Dataset entries:
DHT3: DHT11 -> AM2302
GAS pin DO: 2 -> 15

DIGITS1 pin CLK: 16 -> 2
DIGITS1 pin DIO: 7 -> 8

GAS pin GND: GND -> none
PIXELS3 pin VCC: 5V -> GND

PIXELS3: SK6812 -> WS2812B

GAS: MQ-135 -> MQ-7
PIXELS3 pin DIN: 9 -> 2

...

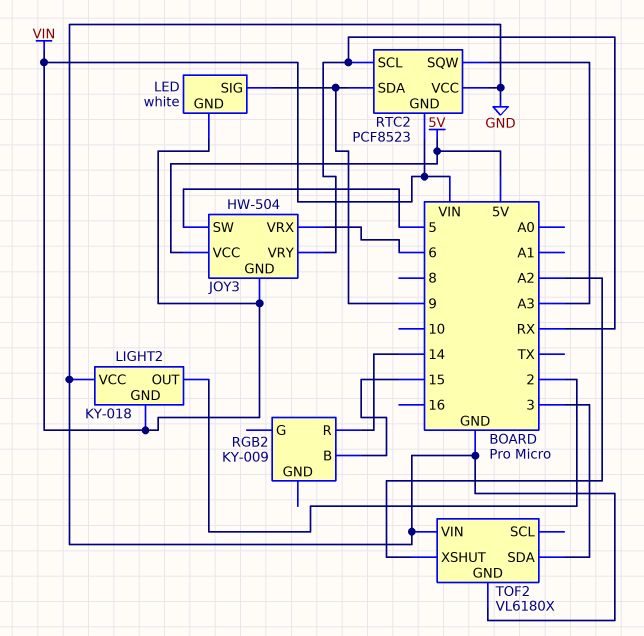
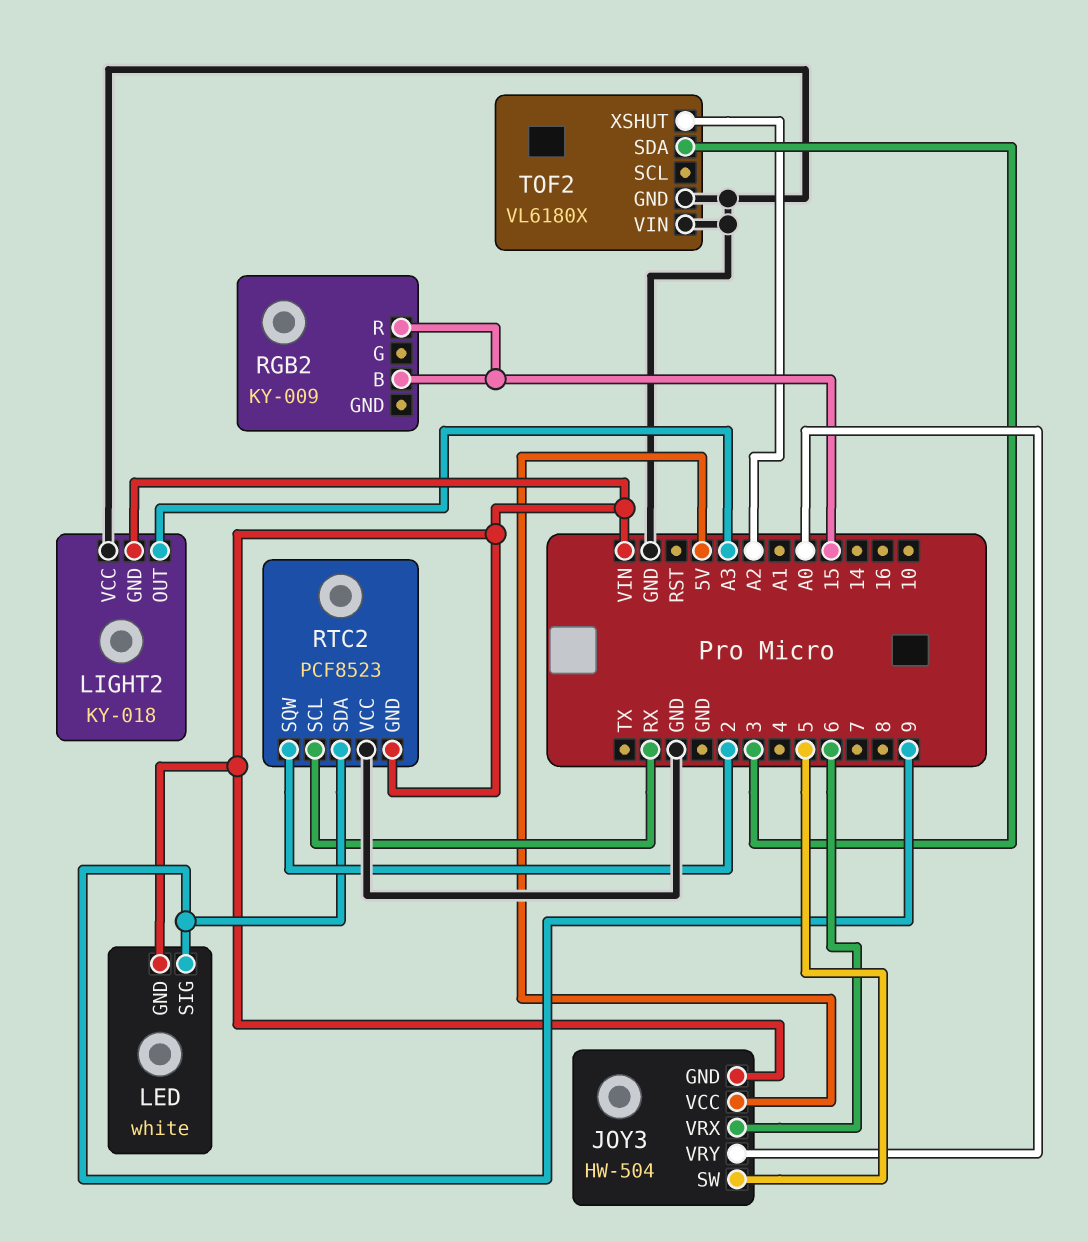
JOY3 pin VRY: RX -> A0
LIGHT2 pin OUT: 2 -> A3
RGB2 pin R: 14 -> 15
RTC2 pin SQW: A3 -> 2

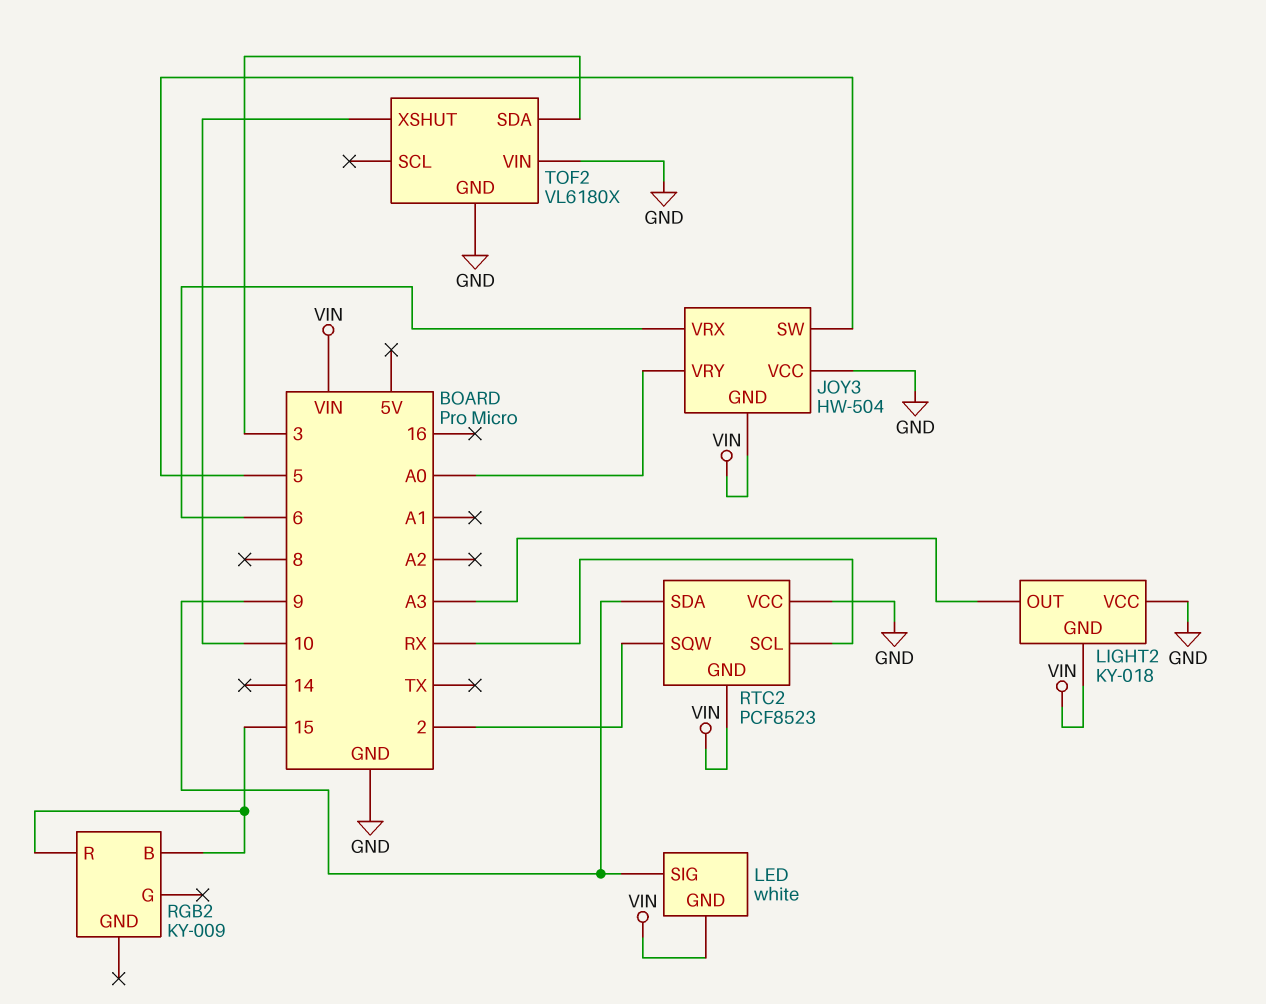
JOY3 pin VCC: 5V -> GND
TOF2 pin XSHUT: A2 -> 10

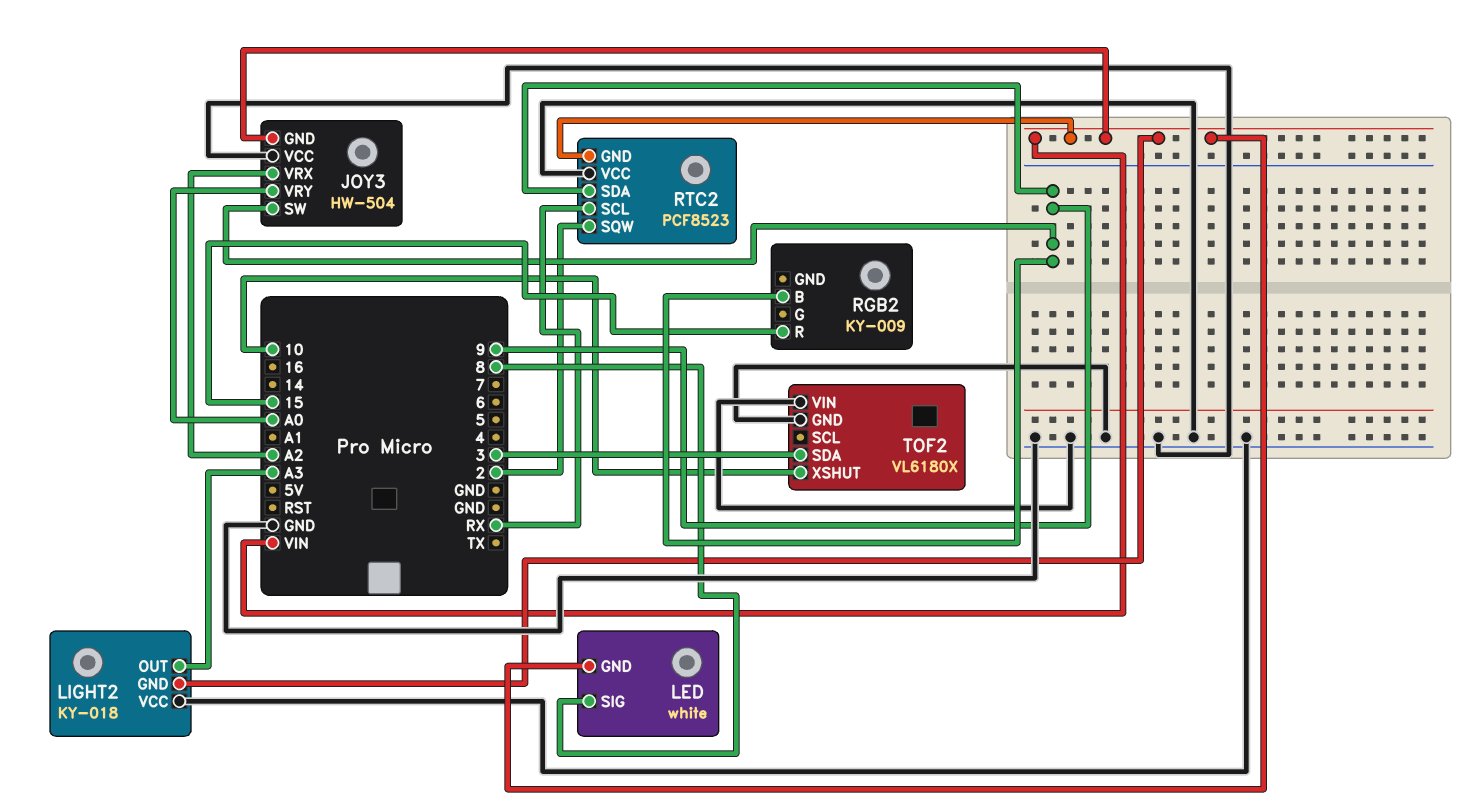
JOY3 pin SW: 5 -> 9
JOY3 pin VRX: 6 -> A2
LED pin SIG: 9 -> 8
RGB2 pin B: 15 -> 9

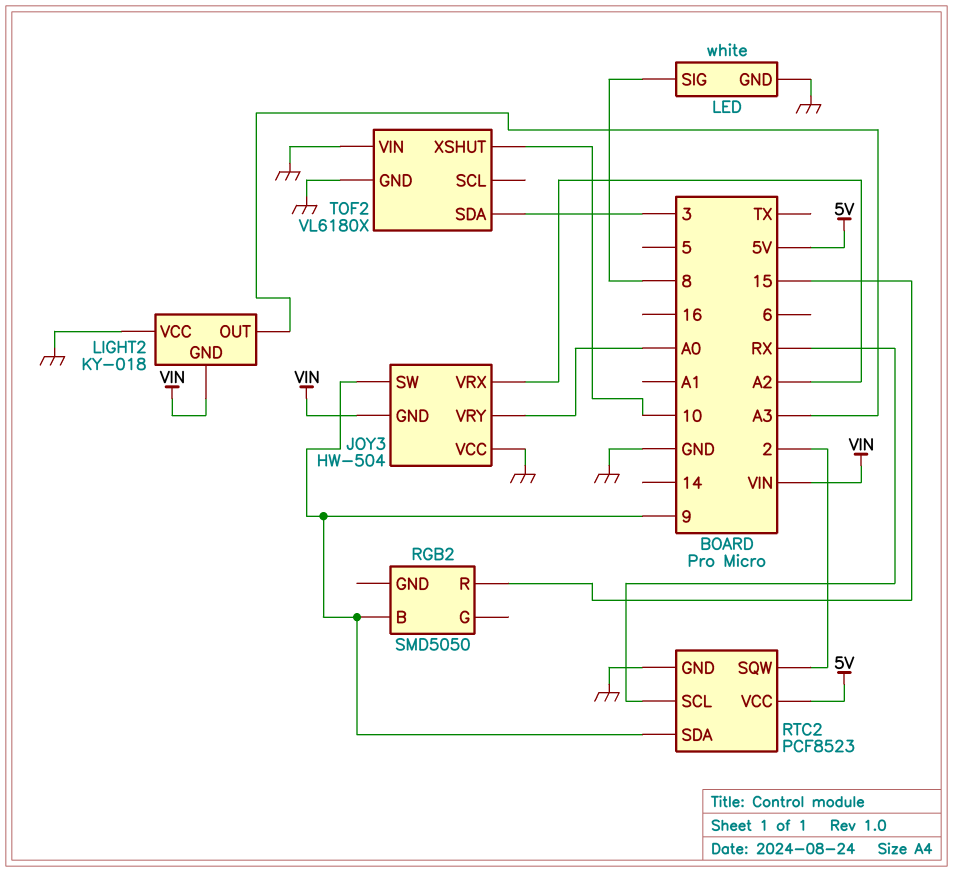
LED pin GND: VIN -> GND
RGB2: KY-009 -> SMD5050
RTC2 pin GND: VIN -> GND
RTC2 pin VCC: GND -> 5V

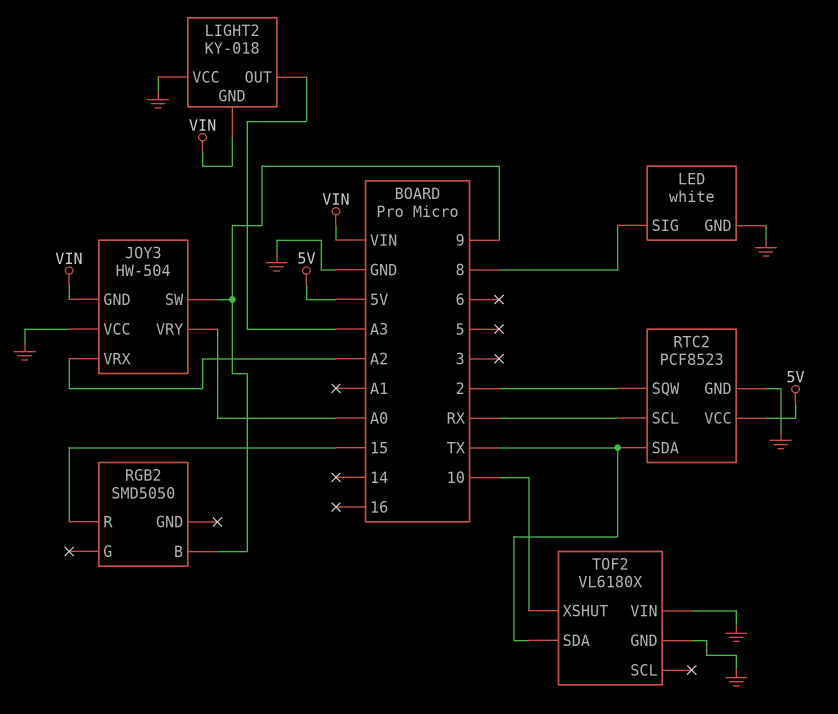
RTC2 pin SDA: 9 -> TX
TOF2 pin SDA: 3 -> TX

## WHAT TO PRODUCE
Find the line with "RGB2: KY-009 -> SMD5050" in the entries above. Set down exactly every line from it up to and including the line with "TOF2 pin SDA: 3 -> TX", images excluded.

## COMPLETED EXERCISE
RGB2: KY-009 -> SMD5050
RTC2 pin GND: VIN -> GND
RTC2 pin VCC: GND -> 5V

RTC2 pin SDA: 9 -> TX
TOF2 pin SDA: 3 -> TX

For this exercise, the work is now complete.